(Entries taken from a collection)
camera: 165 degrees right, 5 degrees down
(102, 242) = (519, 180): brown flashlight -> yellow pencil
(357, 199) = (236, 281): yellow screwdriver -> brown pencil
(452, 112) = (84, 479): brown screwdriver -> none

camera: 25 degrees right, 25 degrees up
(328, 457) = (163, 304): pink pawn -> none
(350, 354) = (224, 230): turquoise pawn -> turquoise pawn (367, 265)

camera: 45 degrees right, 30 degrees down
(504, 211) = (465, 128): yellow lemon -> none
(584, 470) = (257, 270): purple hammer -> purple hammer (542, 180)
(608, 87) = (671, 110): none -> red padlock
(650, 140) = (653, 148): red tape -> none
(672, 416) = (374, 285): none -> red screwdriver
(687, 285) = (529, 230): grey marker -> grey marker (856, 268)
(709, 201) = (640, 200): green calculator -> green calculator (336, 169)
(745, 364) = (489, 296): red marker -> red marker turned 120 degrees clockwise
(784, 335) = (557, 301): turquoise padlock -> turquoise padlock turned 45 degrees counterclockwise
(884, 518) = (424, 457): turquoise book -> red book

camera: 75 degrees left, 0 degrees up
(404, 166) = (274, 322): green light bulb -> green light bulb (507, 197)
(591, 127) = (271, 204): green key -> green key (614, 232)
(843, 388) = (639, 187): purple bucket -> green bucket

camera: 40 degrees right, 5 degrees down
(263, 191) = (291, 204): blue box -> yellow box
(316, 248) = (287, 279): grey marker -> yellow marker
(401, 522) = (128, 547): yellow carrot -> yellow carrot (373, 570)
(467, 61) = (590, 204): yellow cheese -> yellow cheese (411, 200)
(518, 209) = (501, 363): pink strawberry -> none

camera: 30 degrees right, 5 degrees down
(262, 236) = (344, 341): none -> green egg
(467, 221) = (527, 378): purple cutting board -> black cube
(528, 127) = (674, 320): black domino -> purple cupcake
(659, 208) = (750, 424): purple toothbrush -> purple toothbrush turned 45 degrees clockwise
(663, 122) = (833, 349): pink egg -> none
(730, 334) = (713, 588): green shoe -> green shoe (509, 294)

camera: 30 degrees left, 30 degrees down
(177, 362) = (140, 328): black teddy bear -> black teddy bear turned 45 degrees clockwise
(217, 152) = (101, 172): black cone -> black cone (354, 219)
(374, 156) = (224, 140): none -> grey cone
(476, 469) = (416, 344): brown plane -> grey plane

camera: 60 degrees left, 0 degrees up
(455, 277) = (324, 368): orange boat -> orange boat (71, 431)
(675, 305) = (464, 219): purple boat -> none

■ Problem to work on:
Filter the data, keeping only the lines that contain "pink".

■ Your response:
(328, 457) = (163, 304): pink pawn -> none
(518, 209) = (501, 363): pink strawberry -> none
(663, 122) = (833, 349): pink egg -> none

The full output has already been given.